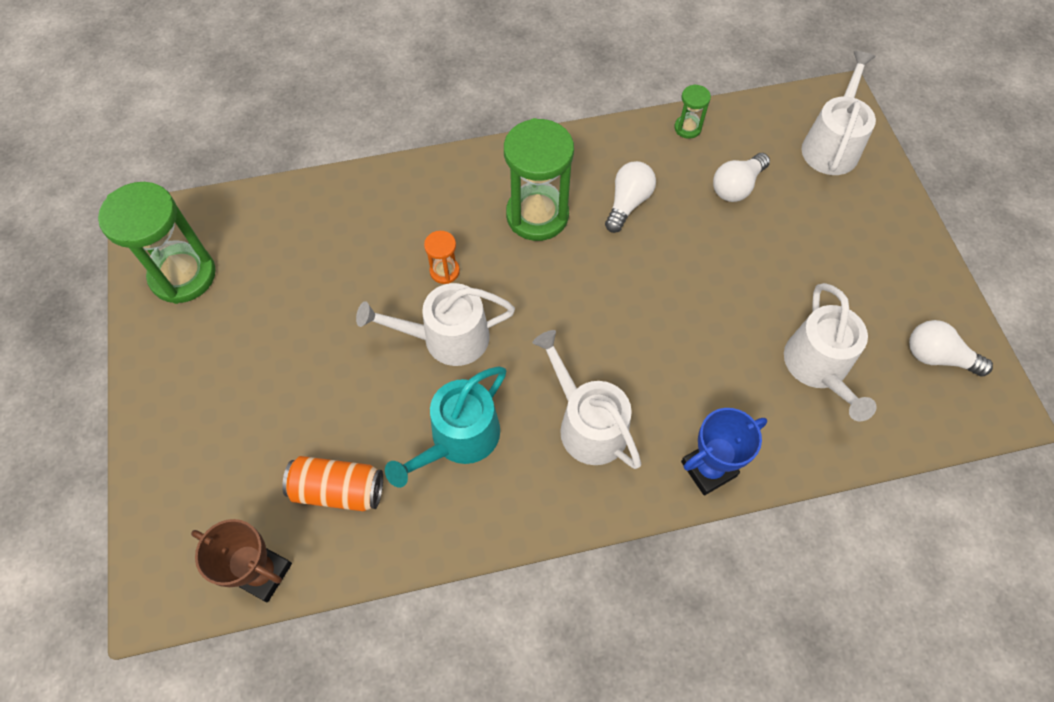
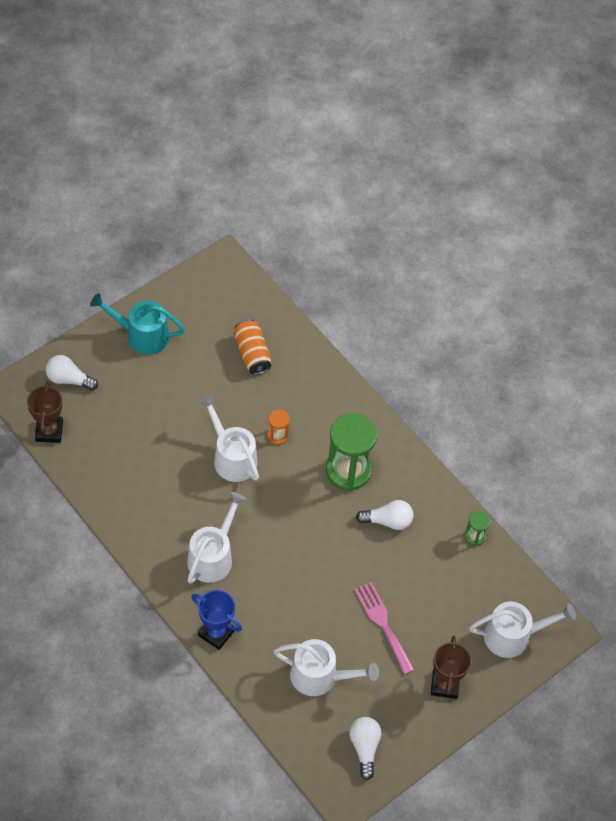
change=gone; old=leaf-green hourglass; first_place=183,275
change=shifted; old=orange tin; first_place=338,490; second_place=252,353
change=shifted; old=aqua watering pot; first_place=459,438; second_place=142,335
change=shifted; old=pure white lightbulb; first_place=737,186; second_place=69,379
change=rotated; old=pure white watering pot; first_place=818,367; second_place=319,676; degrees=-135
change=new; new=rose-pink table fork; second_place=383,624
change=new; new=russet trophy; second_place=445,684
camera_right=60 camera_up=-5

What this task involves — State the number of lines in the records that include the string "change", without any other words.

Result of the task — 7